• WORK REQUIRED:
Exactly and only the lines from the first entry through the line with "[552 234 583 262] (first image)" should be copied, both ends included, with no pictures.

[RECORDED INFORMATION — start]

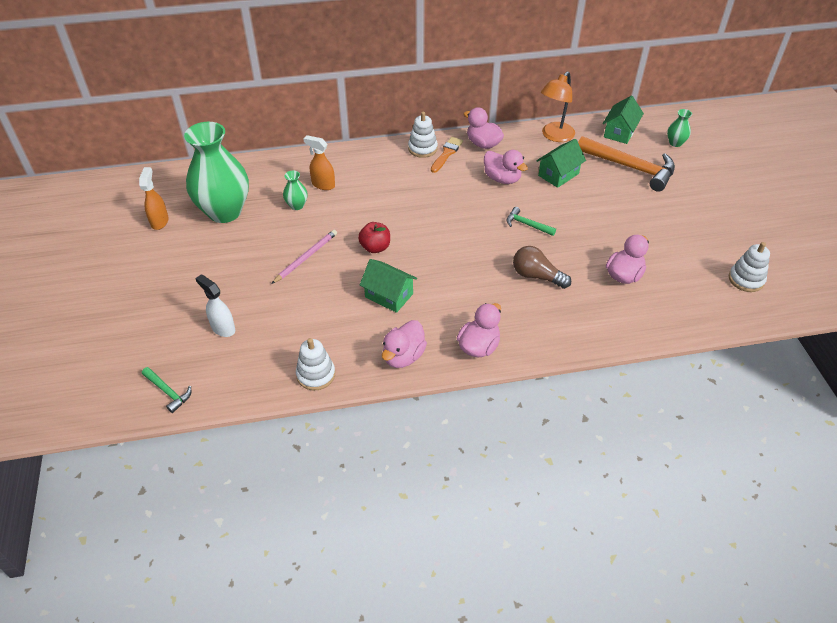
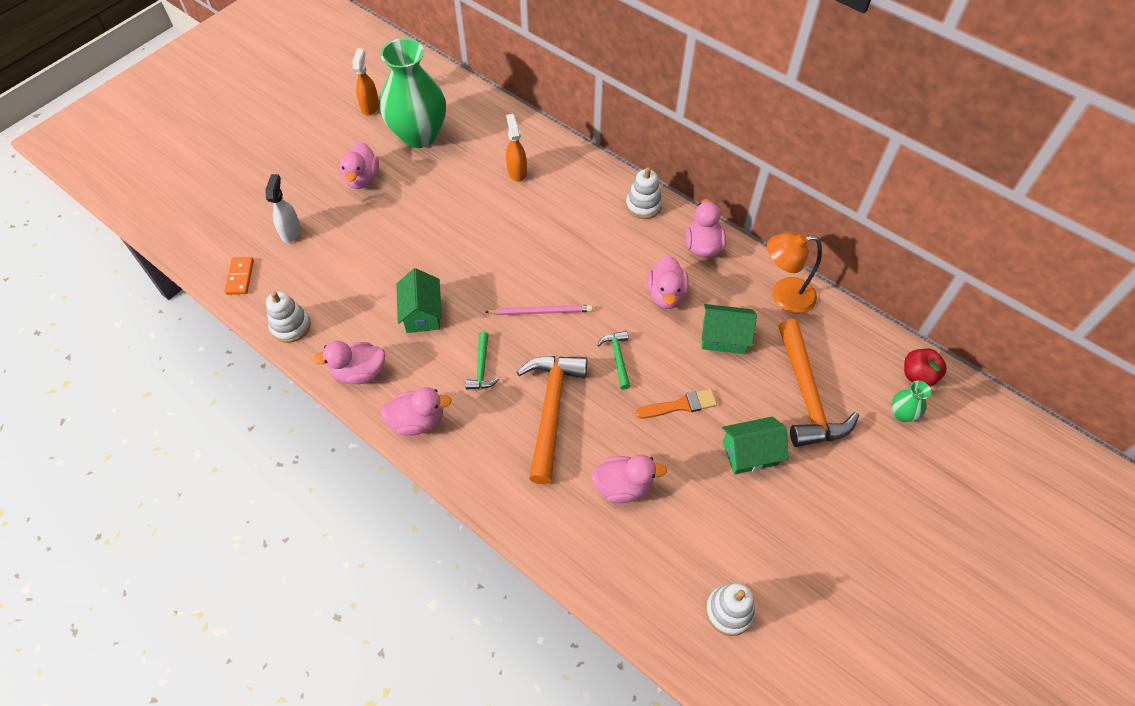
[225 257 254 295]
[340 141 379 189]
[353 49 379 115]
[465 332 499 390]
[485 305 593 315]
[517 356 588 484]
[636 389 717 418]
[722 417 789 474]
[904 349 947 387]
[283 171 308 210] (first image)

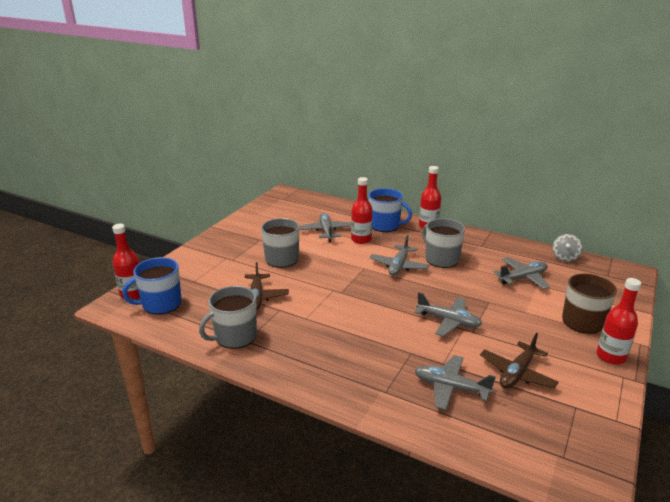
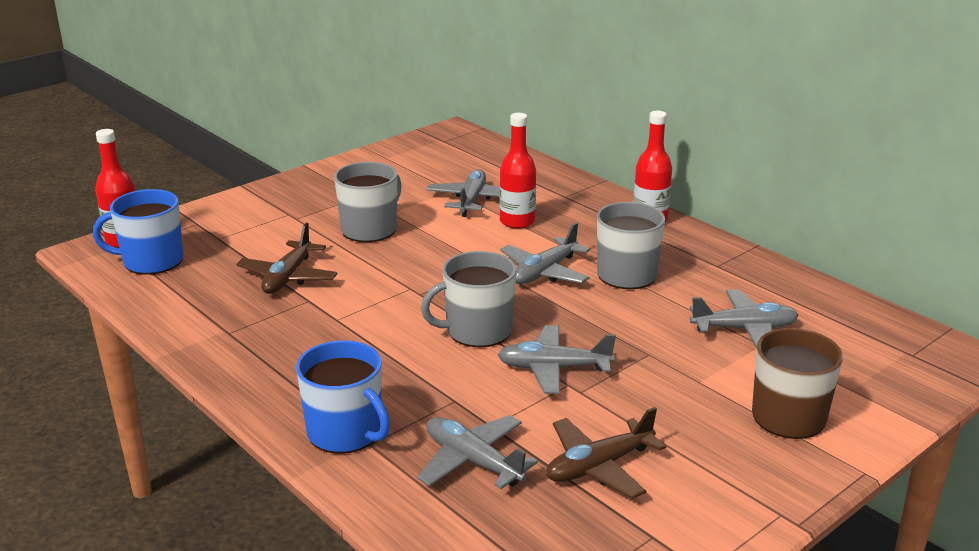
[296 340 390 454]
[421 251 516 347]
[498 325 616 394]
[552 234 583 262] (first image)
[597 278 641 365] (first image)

[RECORDED INFORMATION — finish]

• SOLUTION:
[225 257 254 295]
[340 141 379 189]
[353 49 379 115]
[465 332 499 390]
[485 305 593 315]
[517 356 588 484]
[636 389 717 418]
[722 417 789 474]
[904 349 947 387]
[283 171 308 210] (first image)

[296 340 390 454]
[421 251 516 347]
[498 325 616 394]
[552 234 583 262] (first image)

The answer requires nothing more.